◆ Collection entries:
* * * * *
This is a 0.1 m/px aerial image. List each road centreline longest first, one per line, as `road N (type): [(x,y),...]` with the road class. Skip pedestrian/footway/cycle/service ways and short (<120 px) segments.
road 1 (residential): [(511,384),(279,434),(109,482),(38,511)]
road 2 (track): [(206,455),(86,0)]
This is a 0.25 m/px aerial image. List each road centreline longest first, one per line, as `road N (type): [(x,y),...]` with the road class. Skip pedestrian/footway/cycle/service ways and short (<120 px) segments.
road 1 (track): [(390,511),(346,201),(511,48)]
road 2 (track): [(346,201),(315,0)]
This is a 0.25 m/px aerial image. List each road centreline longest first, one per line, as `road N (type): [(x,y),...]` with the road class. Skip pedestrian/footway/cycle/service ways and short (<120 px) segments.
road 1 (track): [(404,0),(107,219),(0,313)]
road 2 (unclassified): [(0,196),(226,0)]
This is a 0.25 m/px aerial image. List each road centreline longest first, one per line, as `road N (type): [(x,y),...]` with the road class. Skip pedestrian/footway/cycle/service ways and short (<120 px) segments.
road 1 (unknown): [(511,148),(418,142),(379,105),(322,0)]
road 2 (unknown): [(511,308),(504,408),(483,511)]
* * * * *
◆ Exercise prompt:
Format every line of the material above as a Markdown table with the columns "No." and "Line", numbering each row and omitting blank lines.

◆ Answer:
| No. | Line |
|---|---|
| 1 | This is a 0.1 m/px aerial image. List each road centreline longest first, one per line, as `road N (type): [(x,y),...]` with the road class. Skip pedestrian/footway/cycle/service ways and short (<120 px) segments. |
| 2 | road 1 (residential): [(511,384),(279,434),(109,482),(38,511)] |
| 3 | road 2 (track): [(206,455),(86,0)] |
| 4 | This is a 0.25 m/px aerial image. List each road centreline longest first, one per line, as `road N (type): [(x,y),...]` with the road class. Skip pedestrian/footway/cycle/service ways and short (<120 px) segments. |
| 5 | road 1 (track): [(390,511),(346,201),(511,48)] |
| 6 | road 2 (track): [(346,201),(315,0)] |
| 7 | This is a 0.25 m/px aerial image. List each road centreline longest first, one per line, as `road N (type): [(x,y),...]` with the road class. Skip pedestrian/footway/cycle/service ways and short (<120 px) segments. |
| 8 | road 1 (track): [(404,0),(107,219),(0,313)] |
| 9 | road 2 (unclassified): [(0,196),(226,0)] |
| 10 | This is a 0.25 m/px aerial image. List each road centreline longest first, one per line, as `road N (type): [(x,y),...]` with the road class. Skip pedestrian/footway/cycle/service ways and short (<120 px) segments. |
| 11 | road 1 (unknown): [(511,148),(418,142),(379,105),(322,0)] |
| 12 | road 2 (unknown): [(511,308),(504,408),(483,511)] |